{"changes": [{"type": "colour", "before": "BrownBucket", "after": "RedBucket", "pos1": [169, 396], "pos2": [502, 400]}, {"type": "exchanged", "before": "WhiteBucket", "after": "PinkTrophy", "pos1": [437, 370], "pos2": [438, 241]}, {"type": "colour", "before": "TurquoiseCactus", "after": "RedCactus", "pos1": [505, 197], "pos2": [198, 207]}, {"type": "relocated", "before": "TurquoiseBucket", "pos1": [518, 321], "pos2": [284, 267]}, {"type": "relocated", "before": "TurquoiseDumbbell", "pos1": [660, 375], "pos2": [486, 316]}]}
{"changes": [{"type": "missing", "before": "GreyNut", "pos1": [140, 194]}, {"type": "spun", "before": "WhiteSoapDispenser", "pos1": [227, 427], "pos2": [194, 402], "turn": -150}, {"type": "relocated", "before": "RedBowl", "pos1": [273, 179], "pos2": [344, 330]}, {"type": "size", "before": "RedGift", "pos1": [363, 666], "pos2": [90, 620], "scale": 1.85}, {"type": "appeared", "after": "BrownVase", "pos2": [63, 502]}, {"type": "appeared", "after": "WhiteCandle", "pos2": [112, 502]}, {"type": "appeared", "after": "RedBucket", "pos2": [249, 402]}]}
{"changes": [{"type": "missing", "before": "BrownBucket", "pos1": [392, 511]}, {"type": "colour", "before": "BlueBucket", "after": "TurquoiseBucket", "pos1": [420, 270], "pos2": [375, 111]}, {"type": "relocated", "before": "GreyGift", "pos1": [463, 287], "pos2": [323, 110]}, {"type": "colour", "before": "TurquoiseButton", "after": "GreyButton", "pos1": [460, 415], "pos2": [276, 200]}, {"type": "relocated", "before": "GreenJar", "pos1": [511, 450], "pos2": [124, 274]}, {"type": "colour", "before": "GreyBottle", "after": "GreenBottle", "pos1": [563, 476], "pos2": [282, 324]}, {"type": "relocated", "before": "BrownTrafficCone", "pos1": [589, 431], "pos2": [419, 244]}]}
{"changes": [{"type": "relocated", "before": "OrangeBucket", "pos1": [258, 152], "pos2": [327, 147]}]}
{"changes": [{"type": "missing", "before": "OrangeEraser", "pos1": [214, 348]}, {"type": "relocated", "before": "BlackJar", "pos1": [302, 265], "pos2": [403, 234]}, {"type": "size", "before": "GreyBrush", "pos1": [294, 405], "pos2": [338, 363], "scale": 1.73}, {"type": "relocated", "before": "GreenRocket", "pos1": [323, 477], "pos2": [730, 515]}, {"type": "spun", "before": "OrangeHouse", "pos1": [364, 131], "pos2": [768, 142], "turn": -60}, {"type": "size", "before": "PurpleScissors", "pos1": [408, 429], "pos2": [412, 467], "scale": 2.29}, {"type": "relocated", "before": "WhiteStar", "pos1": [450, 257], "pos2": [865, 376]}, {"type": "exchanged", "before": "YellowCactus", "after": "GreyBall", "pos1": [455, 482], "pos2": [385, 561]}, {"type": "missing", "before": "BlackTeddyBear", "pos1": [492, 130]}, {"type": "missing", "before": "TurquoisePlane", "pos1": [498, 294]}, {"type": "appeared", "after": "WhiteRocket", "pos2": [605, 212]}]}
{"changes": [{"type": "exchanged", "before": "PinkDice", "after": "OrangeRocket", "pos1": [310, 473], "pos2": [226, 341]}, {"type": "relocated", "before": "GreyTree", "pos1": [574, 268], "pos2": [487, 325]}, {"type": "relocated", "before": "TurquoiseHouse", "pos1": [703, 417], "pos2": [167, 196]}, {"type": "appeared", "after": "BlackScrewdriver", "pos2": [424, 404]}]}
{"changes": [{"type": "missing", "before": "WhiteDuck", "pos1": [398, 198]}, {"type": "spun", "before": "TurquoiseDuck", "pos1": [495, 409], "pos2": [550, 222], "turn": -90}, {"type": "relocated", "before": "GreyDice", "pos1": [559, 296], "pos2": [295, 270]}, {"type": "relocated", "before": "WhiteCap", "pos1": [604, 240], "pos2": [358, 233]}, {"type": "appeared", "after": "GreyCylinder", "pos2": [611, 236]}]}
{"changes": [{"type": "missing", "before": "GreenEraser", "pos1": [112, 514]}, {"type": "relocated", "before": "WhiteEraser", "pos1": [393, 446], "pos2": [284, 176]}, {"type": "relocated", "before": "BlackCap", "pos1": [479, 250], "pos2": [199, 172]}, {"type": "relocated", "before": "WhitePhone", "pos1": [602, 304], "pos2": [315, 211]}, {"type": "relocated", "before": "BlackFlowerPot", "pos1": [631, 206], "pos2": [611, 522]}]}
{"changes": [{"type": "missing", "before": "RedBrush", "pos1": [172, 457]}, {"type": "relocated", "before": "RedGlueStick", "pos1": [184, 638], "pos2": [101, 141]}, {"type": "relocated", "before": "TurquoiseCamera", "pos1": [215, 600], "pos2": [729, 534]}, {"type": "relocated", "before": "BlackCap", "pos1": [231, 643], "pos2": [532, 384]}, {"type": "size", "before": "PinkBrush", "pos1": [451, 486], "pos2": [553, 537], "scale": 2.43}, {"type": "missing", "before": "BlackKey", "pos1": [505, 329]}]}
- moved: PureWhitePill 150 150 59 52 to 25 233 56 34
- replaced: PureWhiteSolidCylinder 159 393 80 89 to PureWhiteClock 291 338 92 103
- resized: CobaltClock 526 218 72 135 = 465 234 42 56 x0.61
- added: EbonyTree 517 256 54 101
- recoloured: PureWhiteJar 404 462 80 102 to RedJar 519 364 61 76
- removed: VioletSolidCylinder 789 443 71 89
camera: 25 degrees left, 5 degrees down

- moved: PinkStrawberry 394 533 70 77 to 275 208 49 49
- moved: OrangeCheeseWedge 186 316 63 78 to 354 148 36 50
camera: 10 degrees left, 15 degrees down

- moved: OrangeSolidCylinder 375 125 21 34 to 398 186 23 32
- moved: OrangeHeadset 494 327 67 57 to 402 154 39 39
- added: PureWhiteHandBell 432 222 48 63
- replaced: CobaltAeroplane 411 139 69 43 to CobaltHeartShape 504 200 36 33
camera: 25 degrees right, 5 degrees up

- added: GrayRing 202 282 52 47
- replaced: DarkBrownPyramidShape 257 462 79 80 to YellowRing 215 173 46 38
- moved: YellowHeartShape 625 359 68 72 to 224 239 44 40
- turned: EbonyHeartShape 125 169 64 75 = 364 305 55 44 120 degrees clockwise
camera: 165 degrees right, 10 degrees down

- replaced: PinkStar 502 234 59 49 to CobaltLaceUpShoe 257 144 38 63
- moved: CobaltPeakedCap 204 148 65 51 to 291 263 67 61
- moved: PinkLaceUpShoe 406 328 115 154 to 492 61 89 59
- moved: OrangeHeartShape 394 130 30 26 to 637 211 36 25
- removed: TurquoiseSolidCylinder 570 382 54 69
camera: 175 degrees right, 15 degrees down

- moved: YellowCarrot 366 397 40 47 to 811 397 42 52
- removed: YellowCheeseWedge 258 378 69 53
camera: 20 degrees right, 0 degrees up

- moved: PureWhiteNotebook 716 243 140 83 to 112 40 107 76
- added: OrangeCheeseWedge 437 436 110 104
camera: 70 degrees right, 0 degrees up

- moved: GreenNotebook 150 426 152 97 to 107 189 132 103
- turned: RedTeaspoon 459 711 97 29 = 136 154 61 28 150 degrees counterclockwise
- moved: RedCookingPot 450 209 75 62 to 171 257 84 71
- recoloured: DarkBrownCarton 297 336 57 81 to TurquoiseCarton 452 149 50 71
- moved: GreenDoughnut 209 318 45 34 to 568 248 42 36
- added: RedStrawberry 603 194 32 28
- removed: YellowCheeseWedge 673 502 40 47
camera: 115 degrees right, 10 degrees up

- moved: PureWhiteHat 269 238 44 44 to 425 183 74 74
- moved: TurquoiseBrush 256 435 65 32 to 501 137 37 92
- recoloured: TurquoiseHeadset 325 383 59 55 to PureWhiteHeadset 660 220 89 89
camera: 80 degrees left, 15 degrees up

·····

# WHAT THE EXERCISE ASKS:
Copy the entries above exactly, but only from the line holding "- resized: CobaltClock" through the line holding "- removed: VioletSolidCylinder 789 443 71 89", both included.

# EXERCISE RESPONSE:
- resized: CobaltClock 526 218 72 135 = 465 234 42 56 x0.61
- added: EbonyTree 517 256 54 101
- recoloured: PureWhiteJar 404 462 80 102 to RedJar 519 364 61 76
- removed: VioletSolidCylinder 789 443 71 89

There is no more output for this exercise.